→ **Exercise**
Copy each of the following entries word for word, keeping every line as it appears.

☆ ☆ ☆ ☆ ☆ ☆ ☆

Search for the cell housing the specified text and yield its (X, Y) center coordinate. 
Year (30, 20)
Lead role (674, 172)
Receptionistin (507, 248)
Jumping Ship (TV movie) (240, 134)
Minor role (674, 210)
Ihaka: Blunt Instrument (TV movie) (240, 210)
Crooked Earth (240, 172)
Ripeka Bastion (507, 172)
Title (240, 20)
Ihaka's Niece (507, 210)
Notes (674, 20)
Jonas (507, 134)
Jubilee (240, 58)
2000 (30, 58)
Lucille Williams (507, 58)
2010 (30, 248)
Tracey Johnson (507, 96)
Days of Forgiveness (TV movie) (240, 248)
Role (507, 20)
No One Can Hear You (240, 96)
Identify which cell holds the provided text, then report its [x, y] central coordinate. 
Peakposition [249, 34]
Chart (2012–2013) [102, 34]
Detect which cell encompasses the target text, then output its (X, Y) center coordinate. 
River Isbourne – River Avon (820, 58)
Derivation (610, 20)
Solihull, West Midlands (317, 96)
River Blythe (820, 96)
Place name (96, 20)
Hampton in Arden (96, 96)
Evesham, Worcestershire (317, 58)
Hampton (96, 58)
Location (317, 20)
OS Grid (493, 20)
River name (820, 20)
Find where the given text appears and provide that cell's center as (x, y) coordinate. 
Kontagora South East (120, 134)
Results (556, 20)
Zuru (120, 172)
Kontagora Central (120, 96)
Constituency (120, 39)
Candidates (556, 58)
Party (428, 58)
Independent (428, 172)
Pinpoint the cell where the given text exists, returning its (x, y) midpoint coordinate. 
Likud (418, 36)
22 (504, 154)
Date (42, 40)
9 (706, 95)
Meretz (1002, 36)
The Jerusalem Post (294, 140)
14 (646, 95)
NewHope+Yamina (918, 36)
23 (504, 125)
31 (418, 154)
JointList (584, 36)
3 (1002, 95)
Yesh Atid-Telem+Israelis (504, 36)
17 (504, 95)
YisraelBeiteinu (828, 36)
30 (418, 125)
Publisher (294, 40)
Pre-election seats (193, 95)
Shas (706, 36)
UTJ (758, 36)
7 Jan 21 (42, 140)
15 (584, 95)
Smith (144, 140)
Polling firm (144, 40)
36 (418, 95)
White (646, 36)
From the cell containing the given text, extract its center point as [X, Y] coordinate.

☆ ☆ ☆ ☆ ☆ ☆ ☆

→ **Full solution**
Search for the cell housing the specified text and yield its (X, Y) center coordinate. 
Year (30, 20)
Lead role (674, 172)
Receptionistin (507, 248)
Jumping Ship (TV movie) (240, 134)
Minor role (674, 210)
Ihaka: Blunt Instrument (TV movie) (240, 210)
Crooked Earth (240, 172)
Ripeka Bastion (507, 172)
Title (240, 20)
Ihaka's Niece (507, 210)
Notes (674, 20)
Jonas (507, 134)
Jubilee (240, 58)
2000 (30, 58)
Lucille Williams (507, 58)
2010 (30, 248)
Tracey Johnson (507, 96)
Days of Forgiveness (TV movie) (240, 248)
Role (507, 20)
No One Can Hear You (240, 96)
Identify which cell holds the provided text, then report its [x, y] central coordinate. 
Peakposition [249, 34]
Chart (2012–2013) [102, 34]
Detect which cell encompasses the target text, then output its (X, Y) center coordinate. 
River Isbourne – River Avon (820, 58)
Derivation (610, 20)
Solihull, West Midlands (317, 96)
River Blythe (820, 96)
Place name (96, 20)
Hampton in Arden (96, 96)
Evesham, Worcestershire (317, 58)
Hampton (96, 58)
Location (317, 20)
OS Grid (493, 20)
River name (820, 20)
Find where the given text appears and provide that cell's center as (x, y) coordinate. 
Kontagora South East (120, 134)
Results (556, 20)
Zuru (120, 172)
Kontagora Central (120, 96)
Constituency (120, 39)
Candidates (556, 58)
Party (428, 58)
Independent (428, 172)
Pinpoint the cell where the given text exists, returning its (x, y) midpoint coordinate. 
Likud (418, 36)
22 (504, 154)
Date (42, 40)
9 (706, 95)
Meretz (1002, 36)
The Jerusalem Post (294, 140)
14 (646, 95)
NewHope+Yamina (918, 36)
23 (504, 125)
31 (418, 154)
JointList (584, 36)
3 (1002, 95)
Yesh Atid-Telem+Israelis (504, 36)
17 (504, 95)
YisraelBeiteinu (828, 36)
30 (418, 125)
Publisher (294, 40)
Pre-election seats (193, 95)
Shas (706, 36)
UTJ (758, 36)
7 Jan 21 (42, 140)
15 (584, 95)
Smith (144, 140)
Polling firm (144, 40)
36 (418, 95)
White (646, 36)
From the cell containing the given text, extract its center point as [X, Y] coordinate.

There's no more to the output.